◆ DATA SHOWN:
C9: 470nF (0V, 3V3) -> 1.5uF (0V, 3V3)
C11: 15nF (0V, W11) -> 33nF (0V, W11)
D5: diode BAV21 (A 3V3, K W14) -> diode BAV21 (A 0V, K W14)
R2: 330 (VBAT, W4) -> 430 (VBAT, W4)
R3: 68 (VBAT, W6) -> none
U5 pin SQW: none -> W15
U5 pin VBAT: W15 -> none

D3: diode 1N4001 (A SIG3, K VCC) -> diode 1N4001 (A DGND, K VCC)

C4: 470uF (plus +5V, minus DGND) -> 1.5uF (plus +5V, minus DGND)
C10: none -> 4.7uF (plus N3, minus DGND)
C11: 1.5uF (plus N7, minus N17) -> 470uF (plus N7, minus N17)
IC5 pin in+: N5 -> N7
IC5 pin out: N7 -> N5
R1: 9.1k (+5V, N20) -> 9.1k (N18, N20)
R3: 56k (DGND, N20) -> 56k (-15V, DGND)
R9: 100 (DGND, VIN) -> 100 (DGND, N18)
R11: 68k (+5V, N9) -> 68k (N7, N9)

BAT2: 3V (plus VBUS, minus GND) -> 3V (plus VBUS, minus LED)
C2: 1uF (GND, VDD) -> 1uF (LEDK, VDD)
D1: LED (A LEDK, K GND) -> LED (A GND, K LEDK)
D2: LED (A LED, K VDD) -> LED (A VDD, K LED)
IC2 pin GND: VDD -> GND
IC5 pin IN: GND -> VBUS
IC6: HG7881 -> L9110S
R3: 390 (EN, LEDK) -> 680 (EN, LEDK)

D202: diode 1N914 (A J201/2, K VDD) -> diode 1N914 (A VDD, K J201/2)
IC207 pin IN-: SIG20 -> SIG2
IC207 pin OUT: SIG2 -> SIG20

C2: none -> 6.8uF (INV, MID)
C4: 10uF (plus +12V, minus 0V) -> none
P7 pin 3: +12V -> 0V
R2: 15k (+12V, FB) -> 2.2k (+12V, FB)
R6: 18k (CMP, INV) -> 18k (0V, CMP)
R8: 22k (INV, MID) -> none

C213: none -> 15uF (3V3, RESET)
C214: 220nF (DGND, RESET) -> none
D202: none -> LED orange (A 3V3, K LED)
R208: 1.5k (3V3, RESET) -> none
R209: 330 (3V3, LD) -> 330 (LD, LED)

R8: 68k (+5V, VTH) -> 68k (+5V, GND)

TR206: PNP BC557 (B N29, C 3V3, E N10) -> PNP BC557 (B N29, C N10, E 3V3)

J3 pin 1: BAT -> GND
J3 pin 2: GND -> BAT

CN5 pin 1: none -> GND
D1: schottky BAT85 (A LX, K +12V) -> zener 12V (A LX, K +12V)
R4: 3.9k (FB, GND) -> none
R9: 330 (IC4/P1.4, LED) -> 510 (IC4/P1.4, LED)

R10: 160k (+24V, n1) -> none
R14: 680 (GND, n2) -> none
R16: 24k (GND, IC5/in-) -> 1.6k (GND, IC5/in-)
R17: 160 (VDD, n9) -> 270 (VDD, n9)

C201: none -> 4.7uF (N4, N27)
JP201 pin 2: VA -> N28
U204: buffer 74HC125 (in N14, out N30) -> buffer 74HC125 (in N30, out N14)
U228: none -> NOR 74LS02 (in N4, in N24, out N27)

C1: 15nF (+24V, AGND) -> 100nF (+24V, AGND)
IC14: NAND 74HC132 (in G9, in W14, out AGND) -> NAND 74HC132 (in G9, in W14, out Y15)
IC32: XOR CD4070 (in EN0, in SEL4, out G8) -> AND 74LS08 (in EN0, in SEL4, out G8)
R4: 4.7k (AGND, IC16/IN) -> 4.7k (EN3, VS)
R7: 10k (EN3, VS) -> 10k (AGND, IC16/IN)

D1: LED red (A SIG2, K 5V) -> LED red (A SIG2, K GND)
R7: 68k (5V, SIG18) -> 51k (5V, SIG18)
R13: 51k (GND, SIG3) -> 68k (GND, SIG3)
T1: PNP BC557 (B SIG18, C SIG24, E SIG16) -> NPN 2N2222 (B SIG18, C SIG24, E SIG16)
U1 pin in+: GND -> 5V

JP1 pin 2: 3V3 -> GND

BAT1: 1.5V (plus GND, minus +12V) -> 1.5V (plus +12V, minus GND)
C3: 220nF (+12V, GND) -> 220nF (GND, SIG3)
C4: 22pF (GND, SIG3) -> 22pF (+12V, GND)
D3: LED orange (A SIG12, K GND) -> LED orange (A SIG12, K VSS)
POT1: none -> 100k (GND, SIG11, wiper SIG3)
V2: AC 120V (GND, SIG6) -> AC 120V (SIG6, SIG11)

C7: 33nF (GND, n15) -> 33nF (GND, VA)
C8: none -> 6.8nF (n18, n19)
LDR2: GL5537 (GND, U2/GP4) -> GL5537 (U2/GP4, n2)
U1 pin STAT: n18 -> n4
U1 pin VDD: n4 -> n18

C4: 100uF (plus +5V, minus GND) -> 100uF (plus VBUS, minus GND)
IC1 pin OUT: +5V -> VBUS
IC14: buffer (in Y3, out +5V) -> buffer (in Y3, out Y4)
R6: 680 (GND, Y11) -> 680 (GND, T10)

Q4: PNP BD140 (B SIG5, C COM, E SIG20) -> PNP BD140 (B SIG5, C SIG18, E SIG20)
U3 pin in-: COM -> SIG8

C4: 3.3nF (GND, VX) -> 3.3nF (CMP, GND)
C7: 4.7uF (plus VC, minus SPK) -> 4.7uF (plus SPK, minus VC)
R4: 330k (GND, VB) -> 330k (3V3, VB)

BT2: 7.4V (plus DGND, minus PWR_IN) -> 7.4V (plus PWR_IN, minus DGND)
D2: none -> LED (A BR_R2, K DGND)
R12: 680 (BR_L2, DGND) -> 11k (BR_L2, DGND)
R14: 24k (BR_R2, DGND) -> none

◆ WHAT IS BEING ASKED: Repeat word for word the lines above that run from the line containing "C10: none -> 4.7uF (plus N3, minus DGND)" through the line containing "BAT2: 3V (plus", both ends included, and nothing else.

◆ ANSWER SECTION:
C10: none -> 4.7uF (plus N3, minus DGND)
C11: 1.5uF (plus N7, minus N17) -> 470uF (plus N7, minus N17)
IC5 pin in+: N5 -> N7
IC5 pin out: N7 -> N5
R1: 9.1k (+5V, N20) -> 9.1k (N18, N20)
R3: 56k (DGND, N20) -> 56k (-15V, DGND)
R9: 100 (DGND, VIN) -> 100 (DGND, N18)
R11: 68k (+5V, N9) -> 68k (N7, N9)

BAT2: 3V (plus VBUS, minus GND) -> 3V (plus VBUS, minus LED)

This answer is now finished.